YOUR OBJECTIVE =
Each entry below should be echoed exactly, with pictures omitted.

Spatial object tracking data
▼

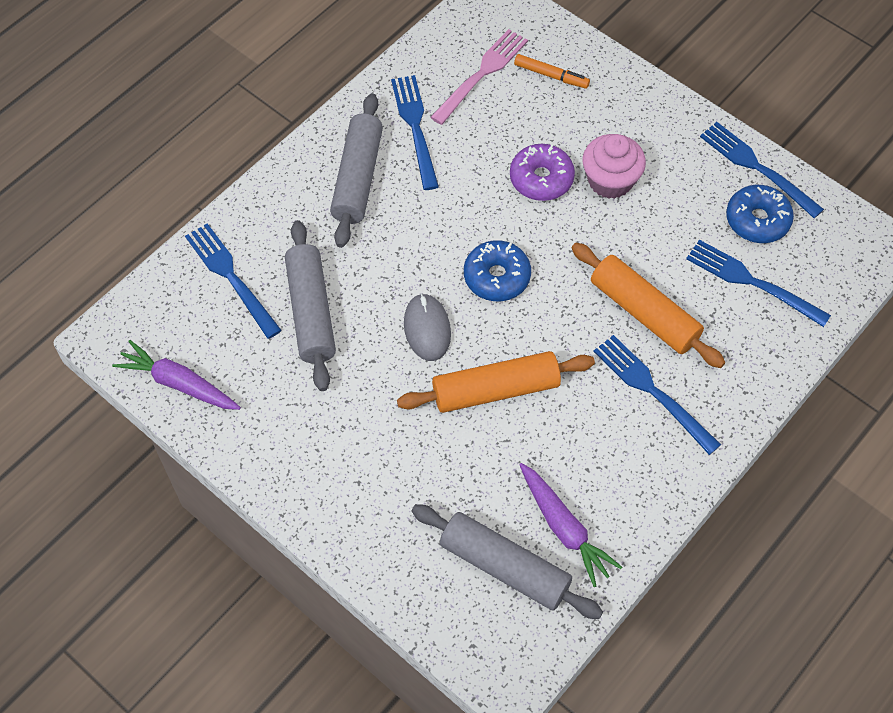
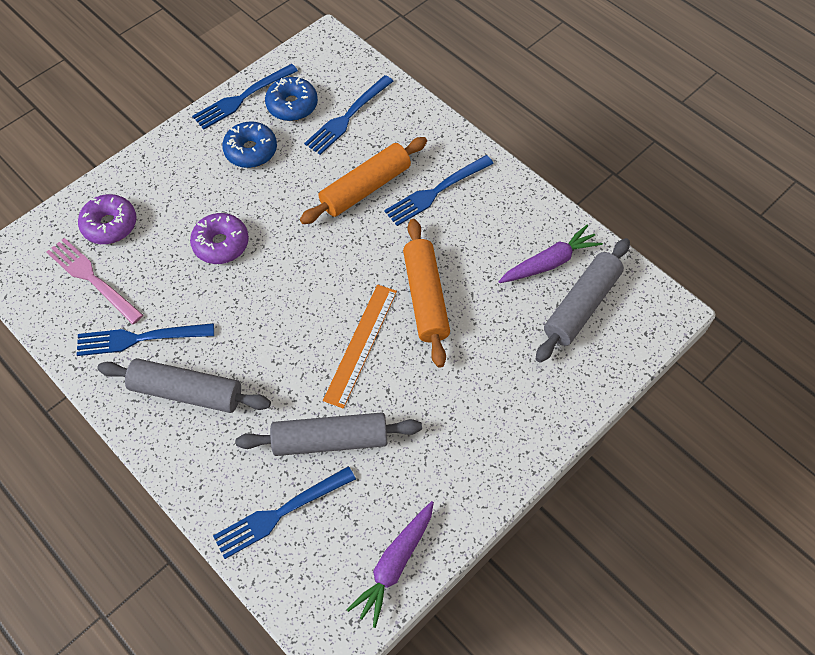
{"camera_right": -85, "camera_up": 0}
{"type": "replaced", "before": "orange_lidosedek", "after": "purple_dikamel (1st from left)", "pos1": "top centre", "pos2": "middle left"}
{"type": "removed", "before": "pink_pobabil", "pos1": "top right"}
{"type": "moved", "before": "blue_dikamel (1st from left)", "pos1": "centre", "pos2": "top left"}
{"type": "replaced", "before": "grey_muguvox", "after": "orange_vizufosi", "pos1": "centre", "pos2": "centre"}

▲

SOLUTION =
{"camera_right": -85, "camera_up": 0}
{"type": "replaced", "before": "orange_lidosedek", "after": "purple_dikamel (1st from left)", "pos1": "top centre", "pos2": "middle left"}
{"type": "removed", "before": "pink_pobabil", "pos1": "top right"}
{"type": "moved", "before": "blue_dikamel (1st from left)", "pos1": "centre", "pos2": "top left"}
{"type": "replaced", "before": "grey_muguvox", "after": "orange_vizufosi", "pos1": "centre", "pos2": "centre"}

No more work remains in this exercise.